Dataset items
--- start ---
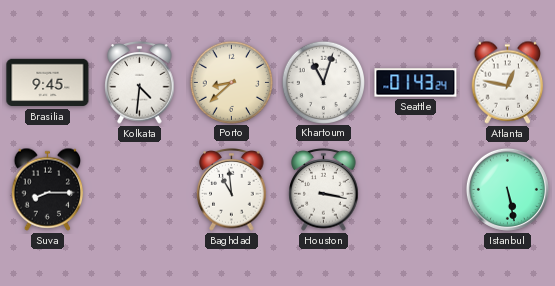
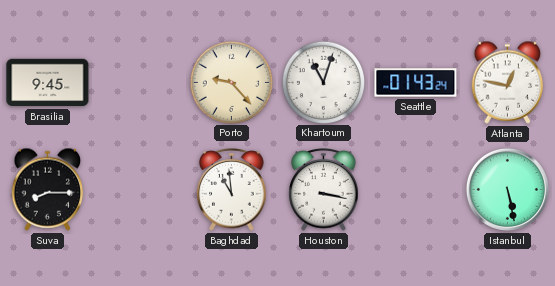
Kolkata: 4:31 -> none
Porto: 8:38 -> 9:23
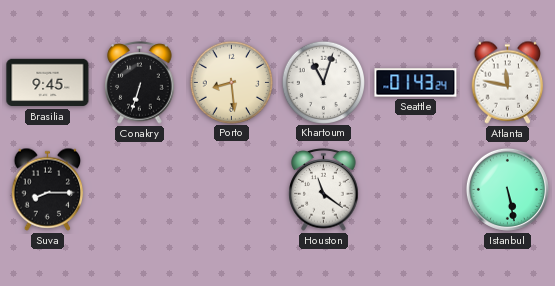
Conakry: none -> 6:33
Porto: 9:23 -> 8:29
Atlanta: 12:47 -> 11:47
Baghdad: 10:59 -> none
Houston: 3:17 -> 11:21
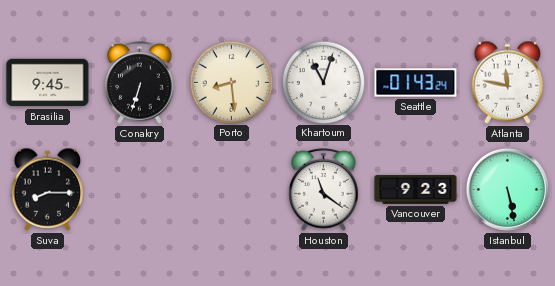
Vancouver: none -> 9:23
--- end ---
What to do |
Output every line of the entries word for word, leaving out the pictures.

Reply |
Kolkata: 4:31 -> none
Porto: 8:38 -> 9:23
Conakry: none -> 6:33
Porto: 9:23 -> 8:29
Atlanta: 12:47 -> 11:47
Baghdad: 10:59 -> none
Houston: 3:17 -> 11:21
Vancouver: none -> 9:23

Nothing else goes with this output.